┌──

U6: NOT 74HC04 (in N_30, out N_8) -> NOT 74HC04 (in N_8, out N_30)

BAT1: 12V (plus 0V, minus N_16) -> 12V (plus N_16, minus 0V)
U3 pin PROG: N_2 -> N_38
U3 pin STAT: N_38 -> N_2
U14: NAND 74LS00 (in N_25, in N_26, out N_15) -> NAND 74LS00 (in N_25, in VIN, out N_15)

└──
┌──

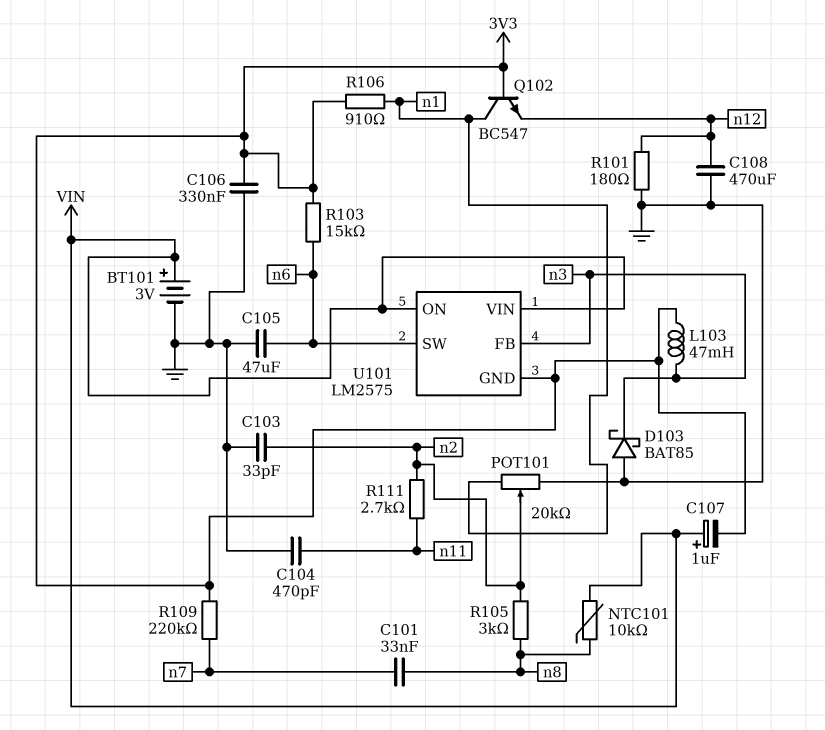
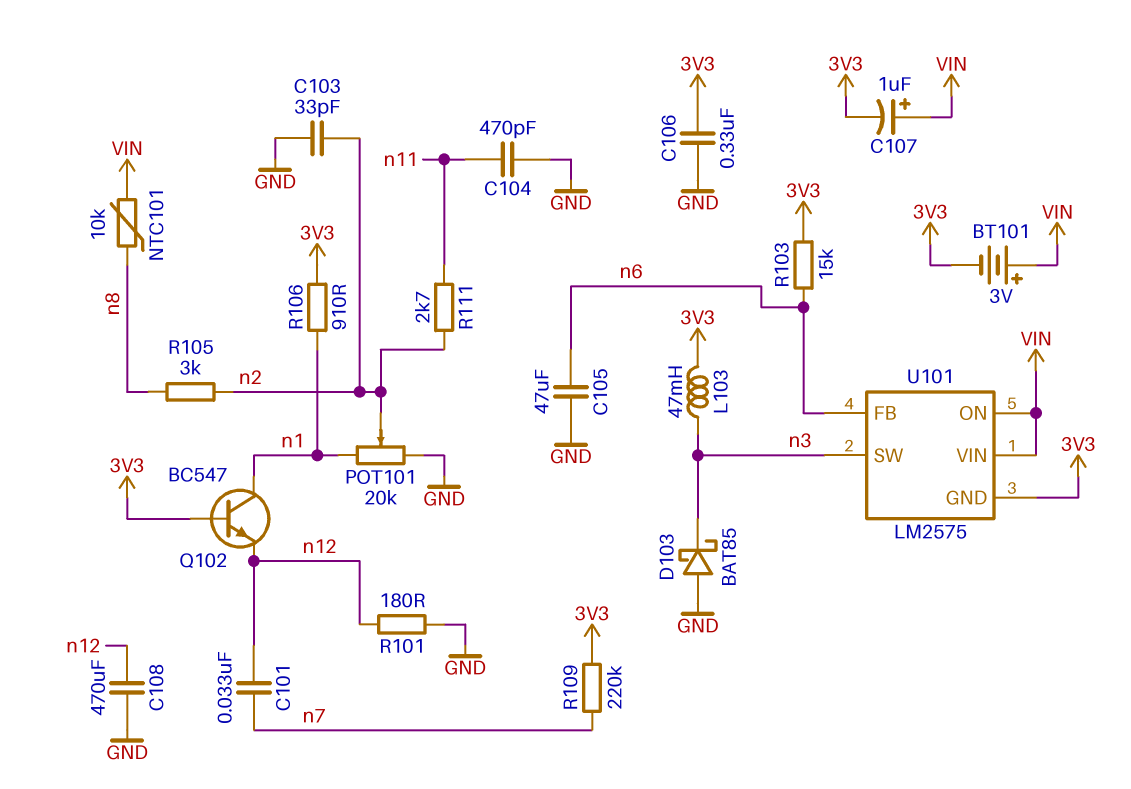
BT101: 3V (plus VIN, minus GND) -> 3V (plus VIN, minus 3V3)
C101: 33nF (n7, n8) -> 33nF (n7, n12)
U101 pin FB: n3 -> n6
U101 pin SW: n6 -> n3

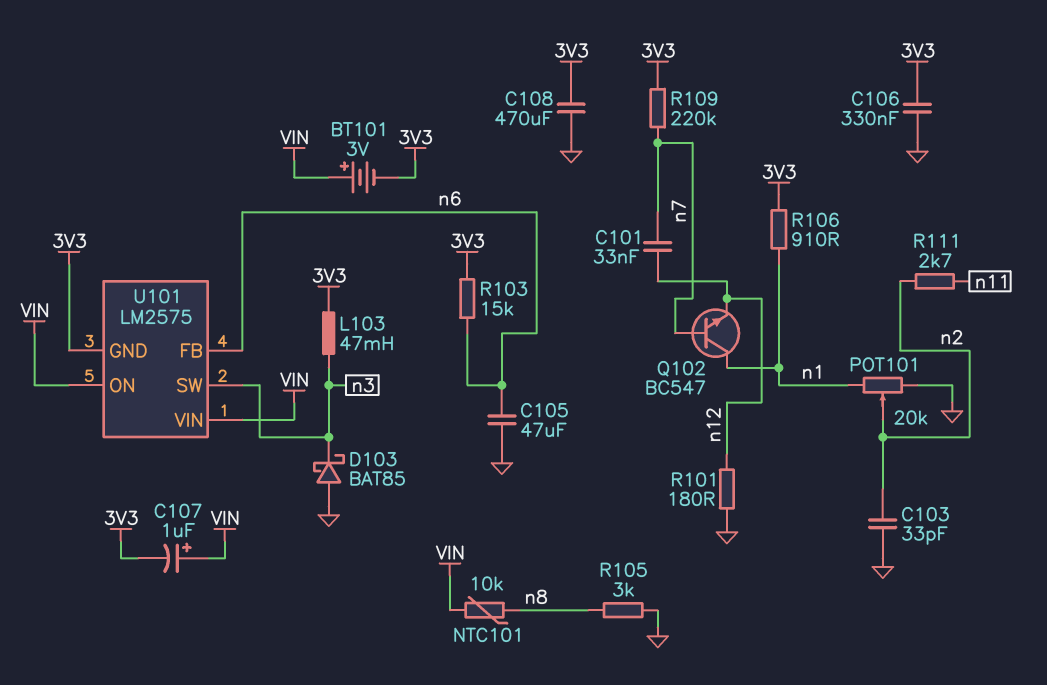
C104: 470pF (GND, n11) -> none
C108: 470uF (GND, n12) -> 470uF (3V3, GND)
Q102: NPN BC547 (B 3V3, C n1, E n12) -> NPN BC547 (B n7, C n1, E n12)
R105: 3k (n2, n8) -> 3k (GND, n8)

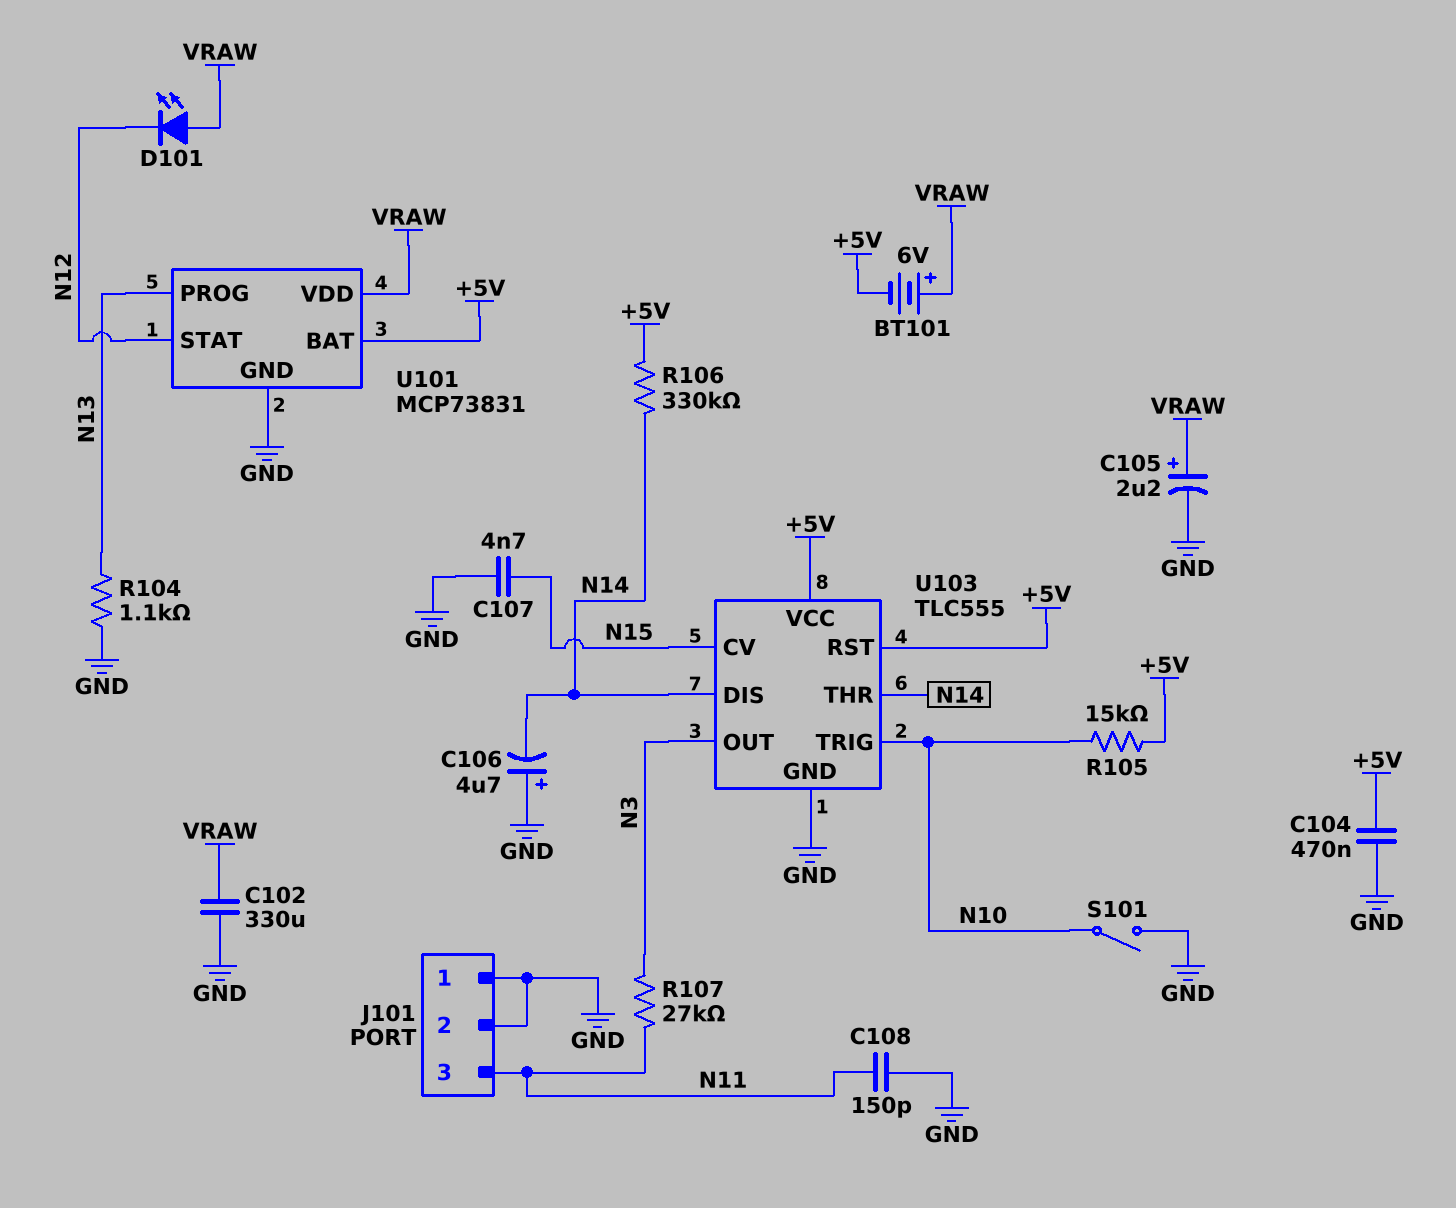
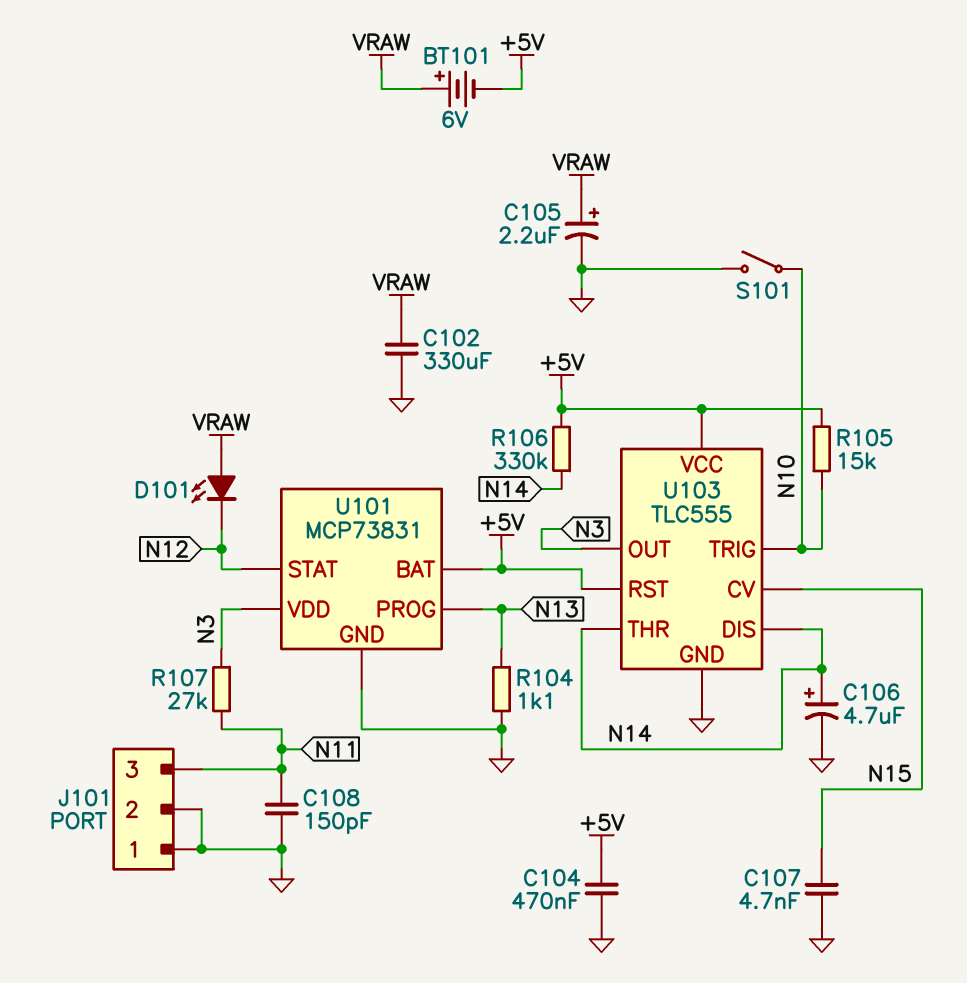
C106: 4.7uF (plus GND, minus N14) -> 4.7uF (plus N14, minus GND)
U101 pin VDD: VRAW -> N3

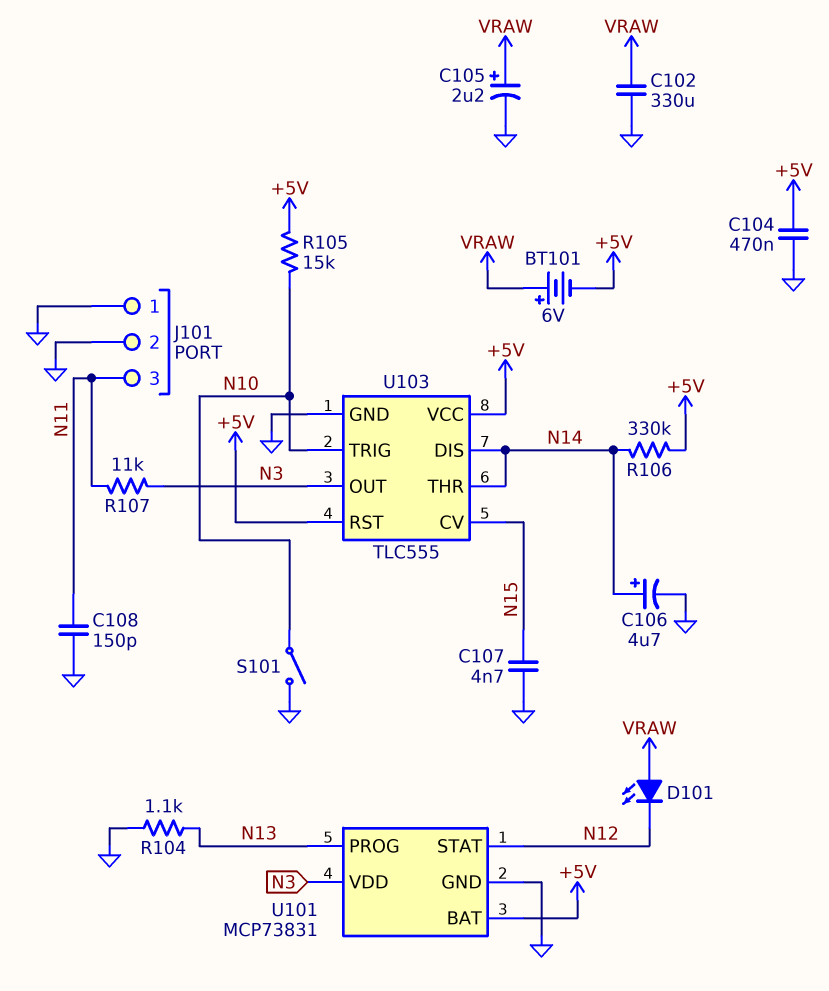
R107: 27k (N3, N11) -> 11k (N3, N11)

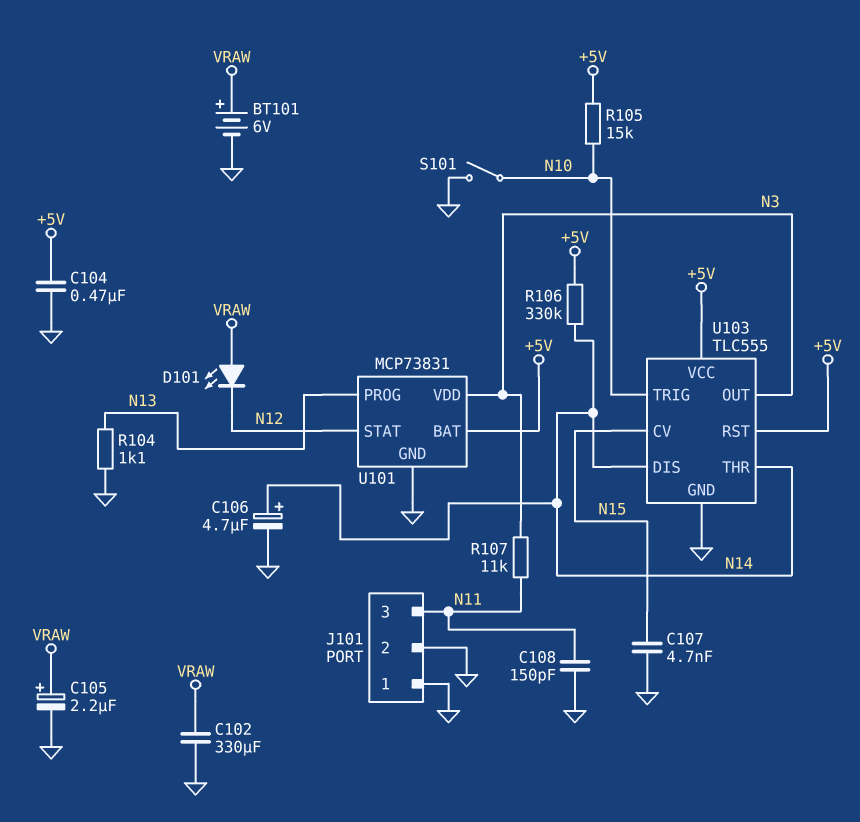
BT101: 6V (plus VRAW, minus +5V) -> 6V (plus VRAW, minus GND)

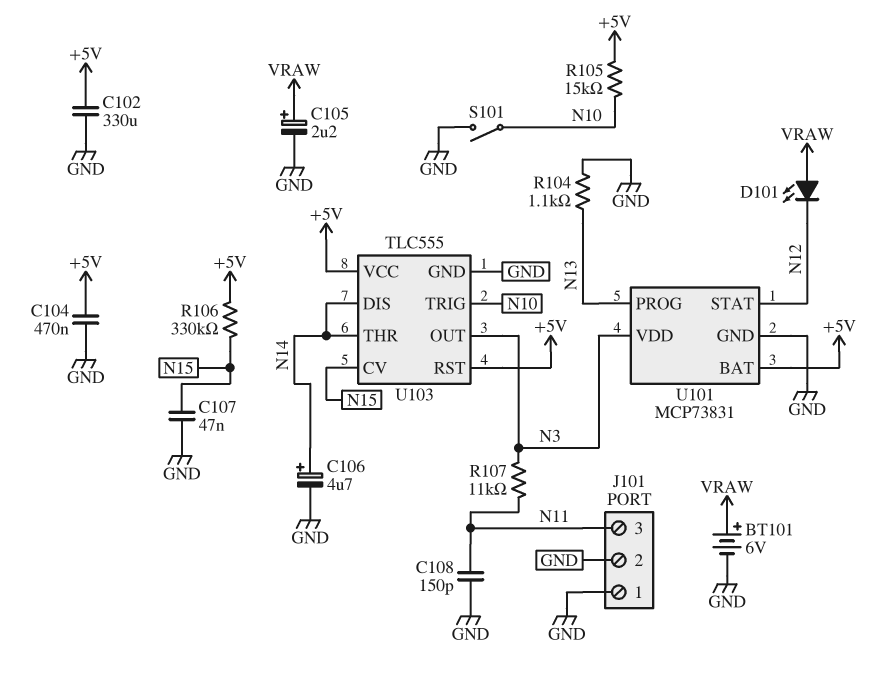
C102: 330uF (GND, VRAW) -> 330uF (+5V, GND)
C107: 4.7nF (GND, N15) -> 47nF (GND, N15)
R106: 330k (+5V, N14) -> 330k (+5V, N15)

└──

> TASK BRIEF:
Using the data above, reproduce exactly the lines between those holding "U6: NOT 74HC04" and "U14: NAND 74LS00", inclusive, and no others.

> ANSWER TO THE PROBLEM:
U6: NOT 74HC04 (in N_30, out N_8) -> NOT 74HC04 (in N_8, out N_30)

BAT1: 12V (plus 0V, minus N_16) -> 12V (plus N_16, minus 0V)
U3 pin PROG: N_2 -> N_38
U3 pin STAT: N_38 -> N_2
U14: NAND 74LS00 (in N_25, in N_26, out N_15) -> NAND 74LS00 (in N_25, in VIN, out N_15)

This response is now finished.